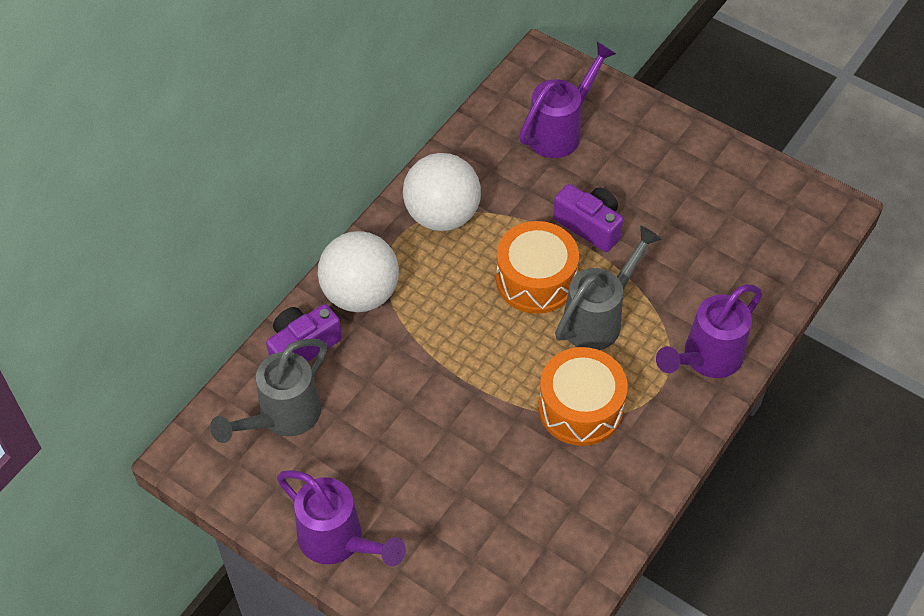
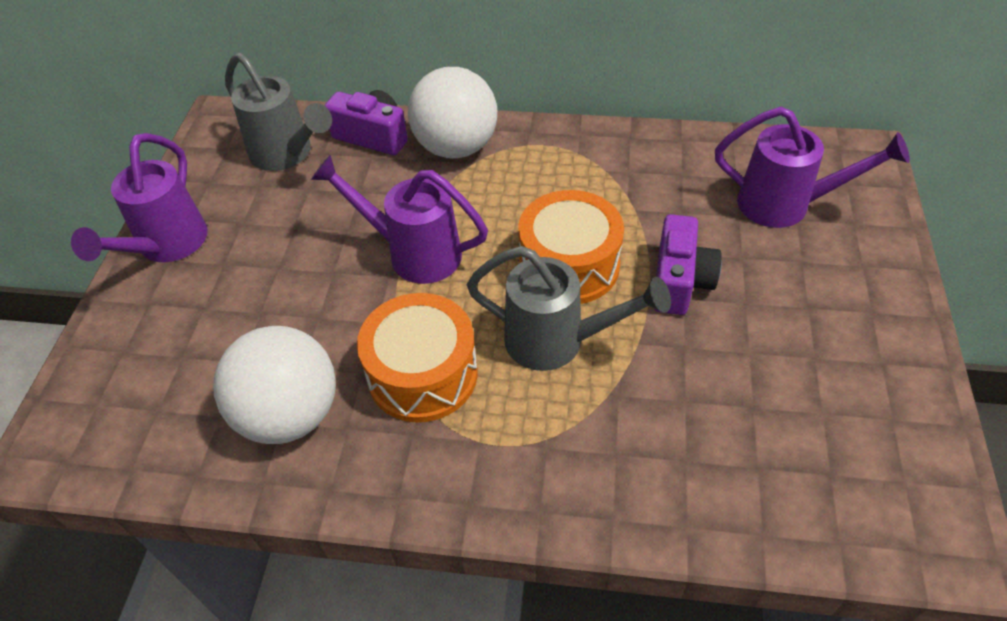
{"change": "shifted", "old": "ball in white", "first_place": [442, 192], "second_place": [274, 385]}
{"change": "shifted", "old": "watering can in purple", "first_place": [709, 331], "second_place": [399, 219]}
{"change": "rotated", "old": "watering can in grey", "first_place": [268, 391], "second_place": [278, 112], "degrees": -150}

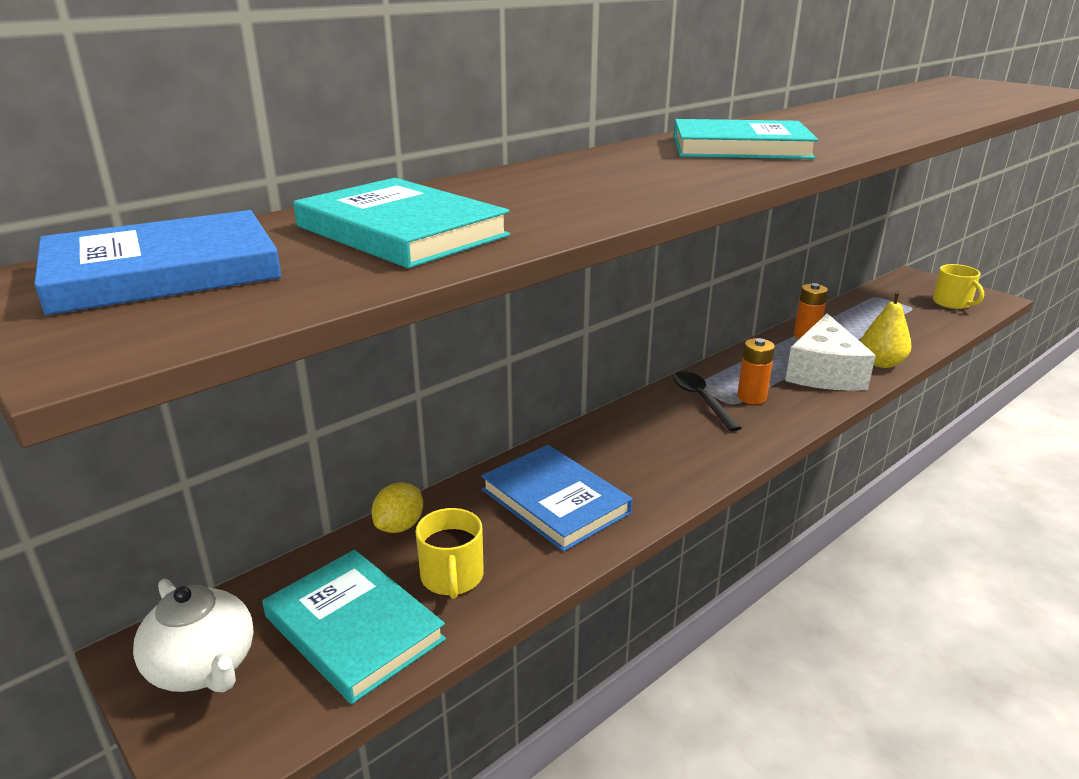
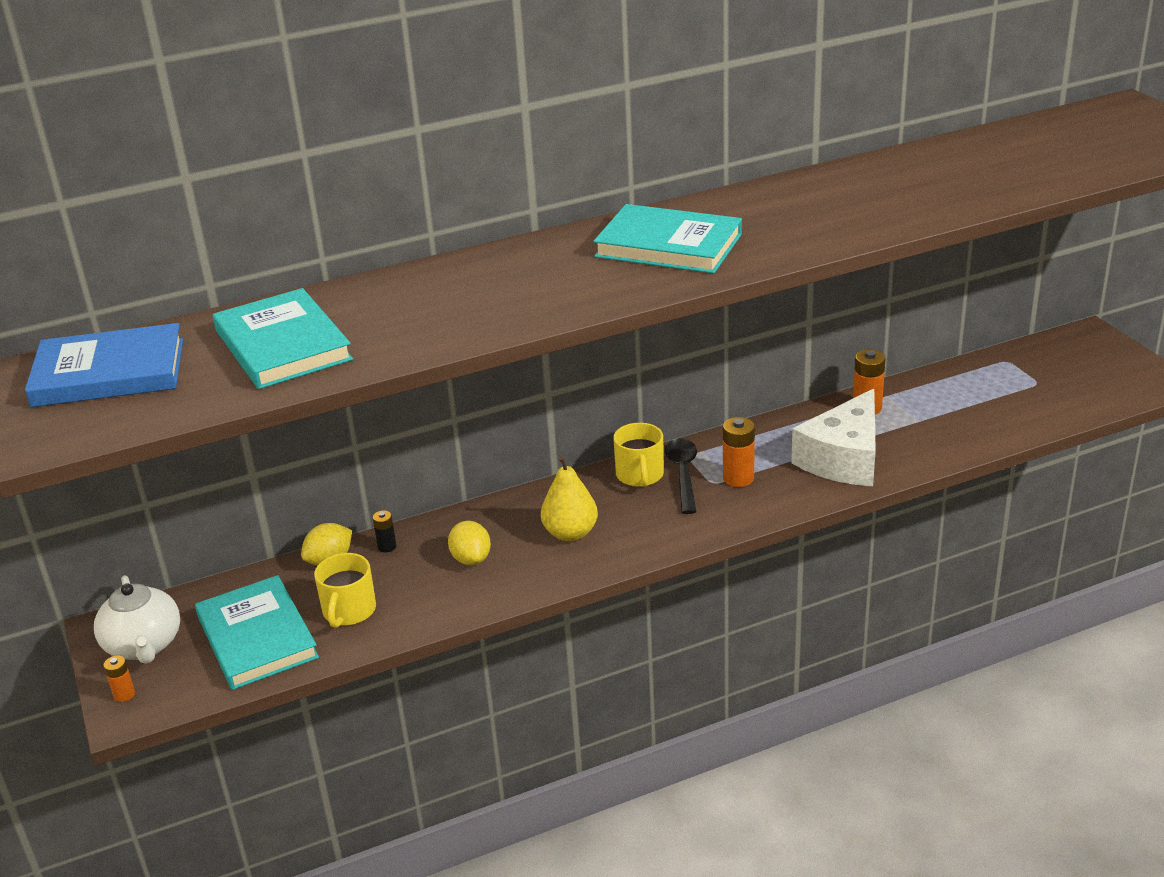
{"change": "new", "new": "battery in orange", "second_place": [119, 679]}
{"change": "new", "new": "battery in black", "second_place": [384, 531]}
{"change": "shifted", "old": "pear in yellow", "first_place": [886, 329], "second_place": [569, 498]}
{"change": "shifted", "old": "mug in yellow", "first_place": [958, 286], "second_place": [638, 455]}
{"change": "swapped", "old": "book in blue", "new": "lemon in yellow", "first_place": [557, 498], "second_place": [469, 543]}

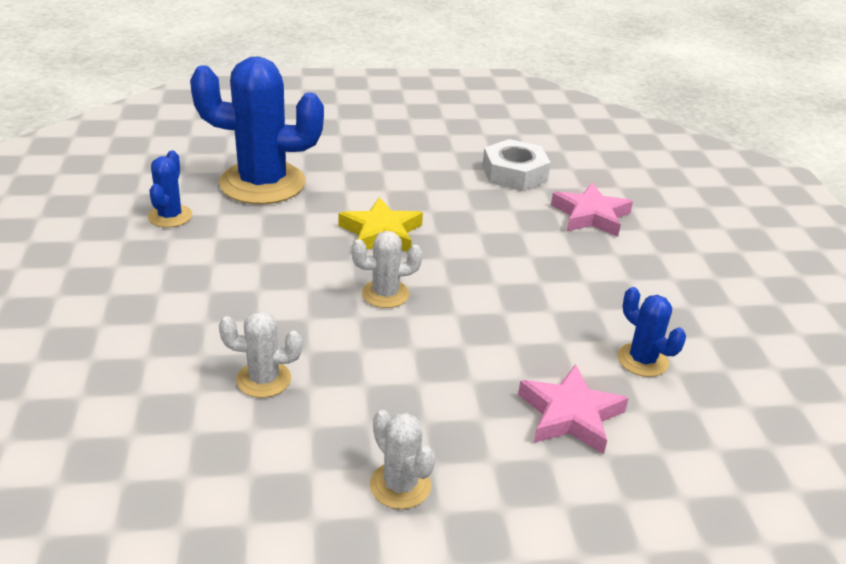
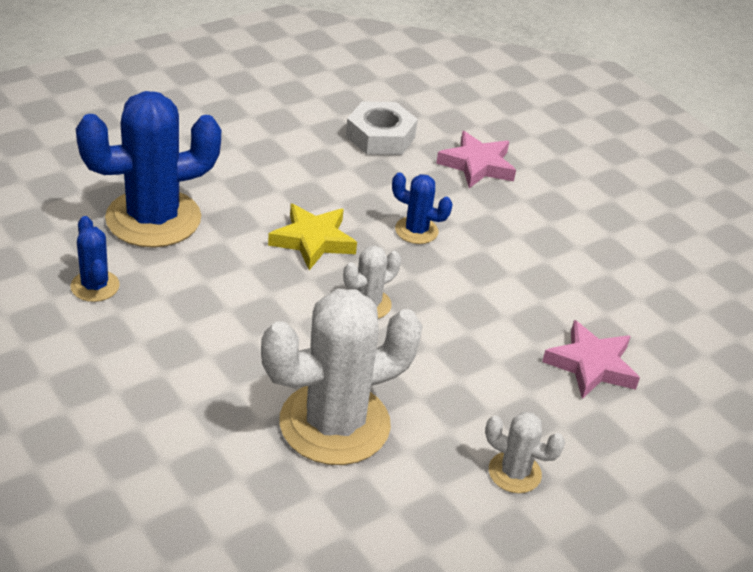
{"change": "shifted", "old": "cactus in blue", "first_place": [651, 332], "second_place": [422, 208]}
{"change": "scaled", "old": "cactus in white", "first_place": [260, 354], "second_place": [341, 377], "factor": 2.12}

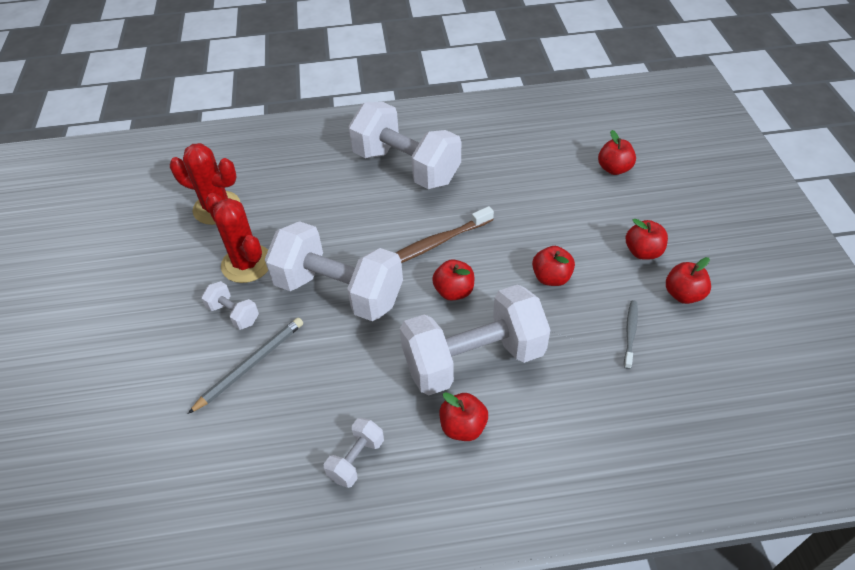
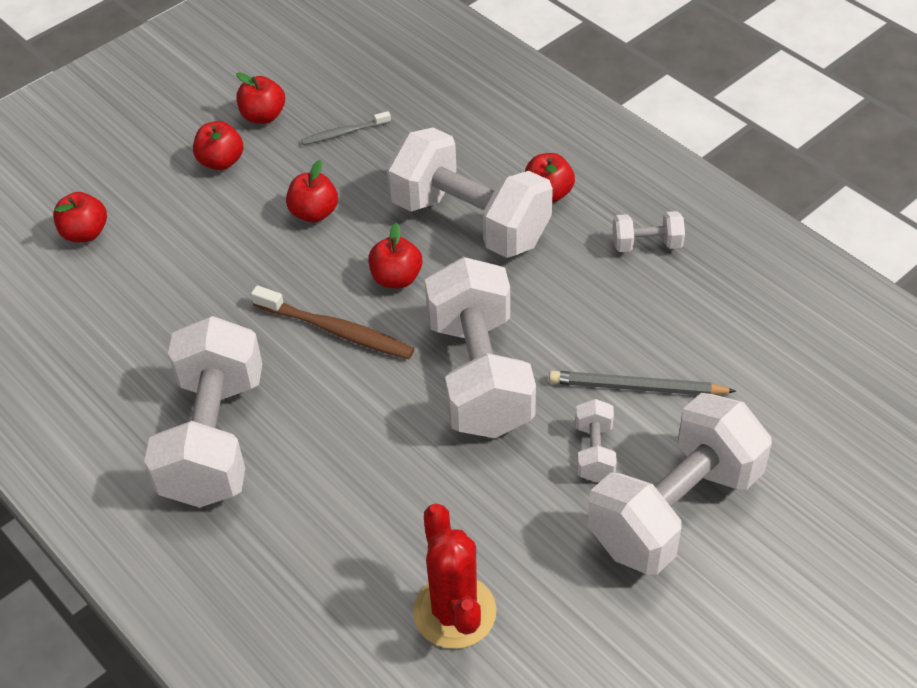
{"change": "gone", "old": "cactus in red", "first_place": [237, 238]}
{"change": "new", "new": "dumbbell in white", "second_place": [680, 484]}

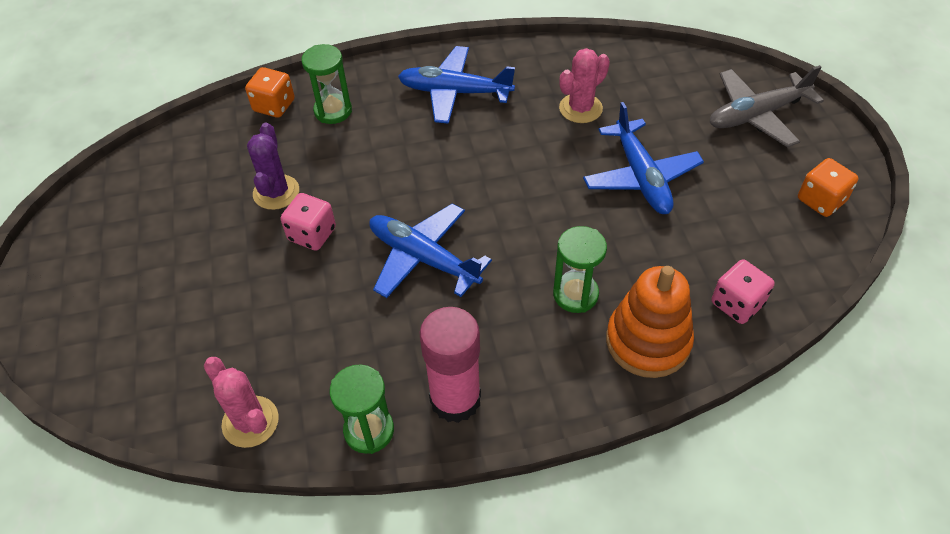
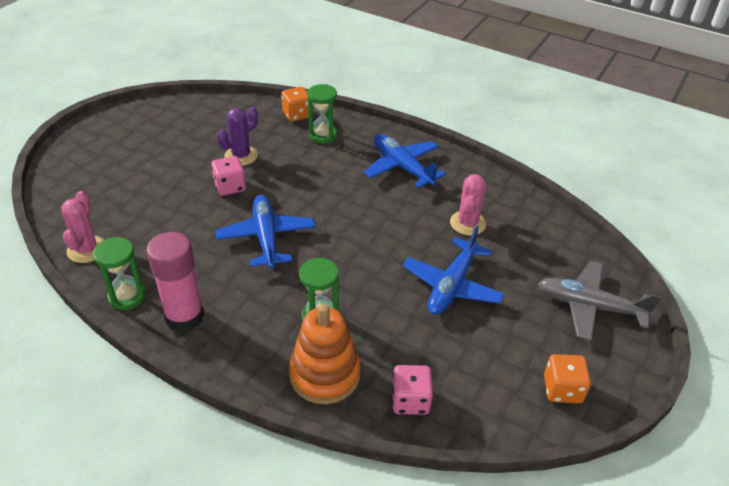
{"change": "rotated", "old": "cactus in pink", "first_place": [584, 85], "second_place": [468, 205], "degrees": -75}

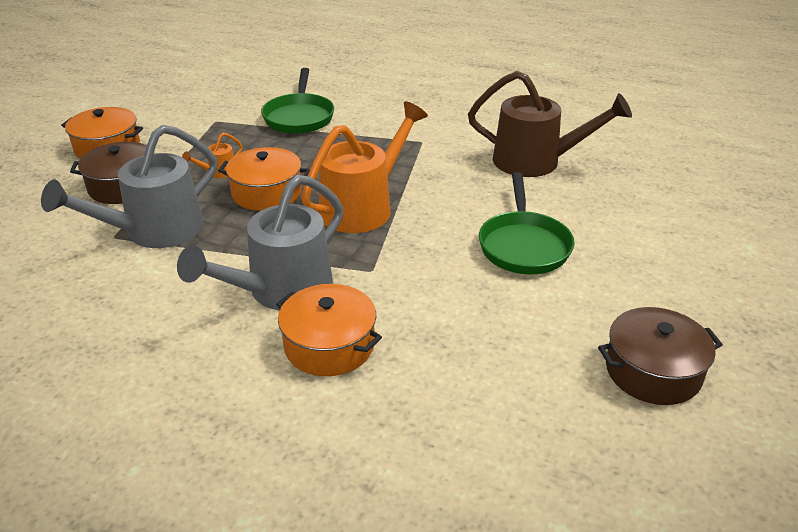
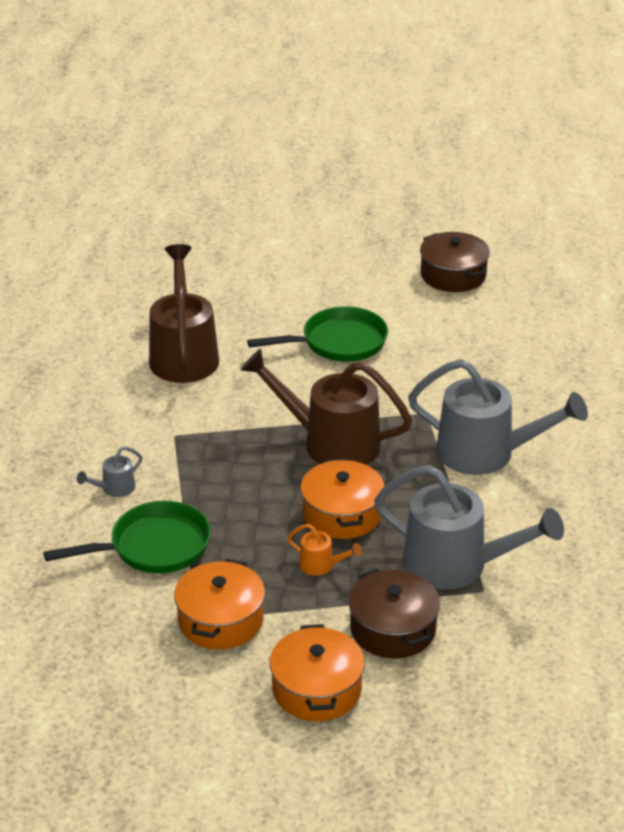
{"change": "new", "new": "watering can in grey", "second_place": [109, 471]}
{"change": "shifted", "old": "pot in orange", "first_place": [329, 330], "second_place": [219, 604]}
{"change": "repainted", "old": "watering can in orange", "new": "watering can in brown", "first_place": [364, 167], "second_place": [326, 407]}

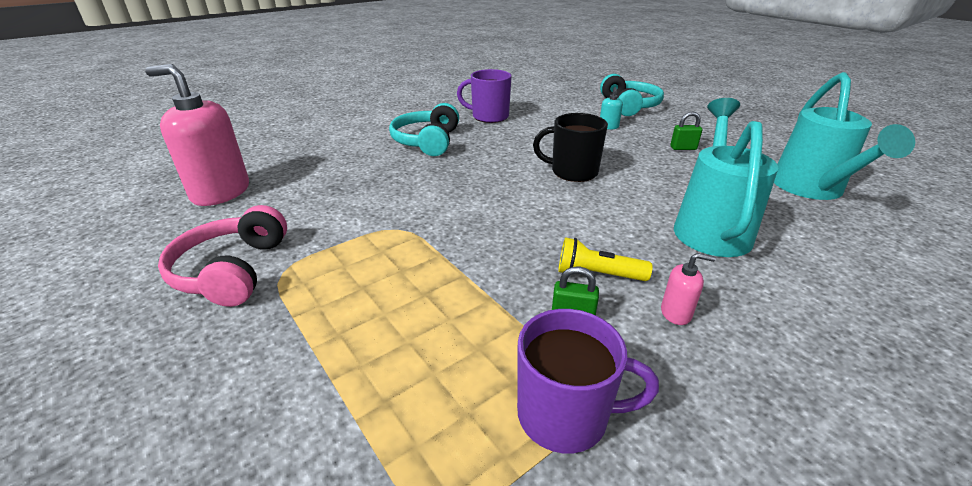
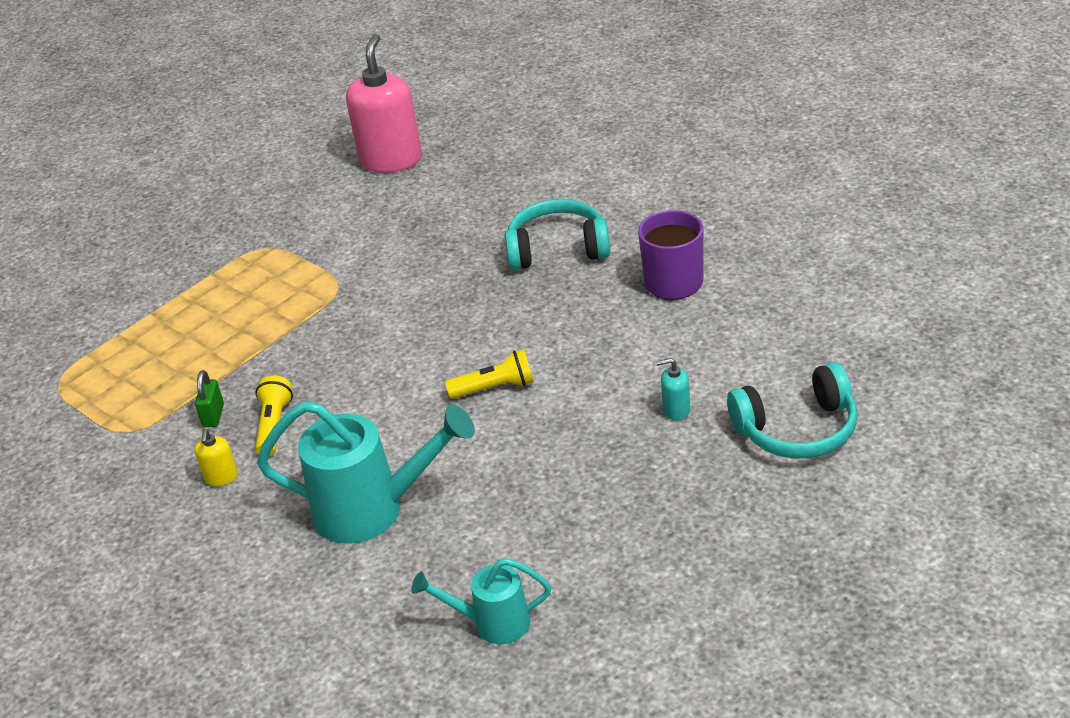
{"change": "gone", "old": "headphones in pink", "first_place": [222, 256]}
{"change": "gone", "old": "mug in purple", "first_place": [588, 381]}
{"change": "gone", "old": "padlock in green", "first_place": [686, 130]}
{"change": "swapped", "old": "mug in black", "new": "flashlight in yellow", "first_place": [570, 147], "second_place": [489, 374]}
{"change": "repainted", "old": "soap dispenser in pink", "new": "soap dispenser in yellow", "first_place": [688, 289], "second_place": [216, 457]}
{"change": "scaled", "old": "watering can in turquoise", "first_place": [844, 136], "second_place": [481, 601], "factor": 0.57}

───

Word for word, quote the lines above. Omit the pictures.

▶ _RESPONSE_
{"change": "shifted", "old": "ball in white", "first_place": [442, 192], "second_place": [274, 385]}
{"change": "shifted", "old": "watering can in purple", "first_place": [709, 331], "second_place": [399, 219]}
{"change": "rotated", "old": "watering can in grey", "first_place": [268, 391], "second_place": [278, 112], "degrees": -150}

{"change": "new", "new": "battery in orange", "second_place": [119, 679]}
{"change": "new", "new": "battery in black", "second_place": [384, 531]}
{"change": "shifted", "old": "pear in yellow", "first_place": [886, 329], "second_place": [569, 498]}
{"change": "shifted", "old": "mug in yellow", "first_place": [958, 286], "second_place": [638, 455]}
{"change": "swapped", "old": "book in blue", "new": "lemon in yellow", "first_place": [557, 498], "second_place": [469, 543]}

{"change": "shifted", "old": "cactus in blue", "first_place": [651, 332], "second_place": [422, 208]}
{"change": "scaled", "old": "cactus in white", "first_place": [260, 354], "second_place": [341, 377], "factor": 2.12}

{"change": "gone", "old": "cactus in red", "first_place": [237, 238]}
{"change": "new", "new": "dumbbell in white", "second_place": [680, 484]}

{"change": "rotated", "old": "cactus in pink", "first_place": [584, 85], "second_place": [468, 205], "degrees": -75}

{"change": "new", "new": "watering can in grey", "second_place": [109, 471]}
{"change": "shifted", "old": "pot in orange", "first_place": [329, 330], "second_place": [219, 604]}
{"change": "repainted", "old": "watering can in orange", "new": "watering can in brown", "first_place": [364, 167], "second_place": [326, 407]}

{"change": "gone", "old": "headphones in pink", "first_place": [222, 256]}
{"change": "gone", "old": "mug in purple", "first_place": [588, 381]}
{"change": "gone", "old": "padlock in green", "first_place": [686, 130]}
{"change": "swapped", "old": "mug in black", "new": "flashlight in yellow", "first_place": [570, 147], "second_place": [489, 374]}
{"change": "repainted", "old": "soap dispenser in pink", "new": "soap dispenser in yellow", "first_place": [688, 289], "second_place": [216, 457]}
{"change": "scaled", "old": "watering can in turquoise", "first_place": [844, 136], "second_place": [481, 601], "factor": 0.57}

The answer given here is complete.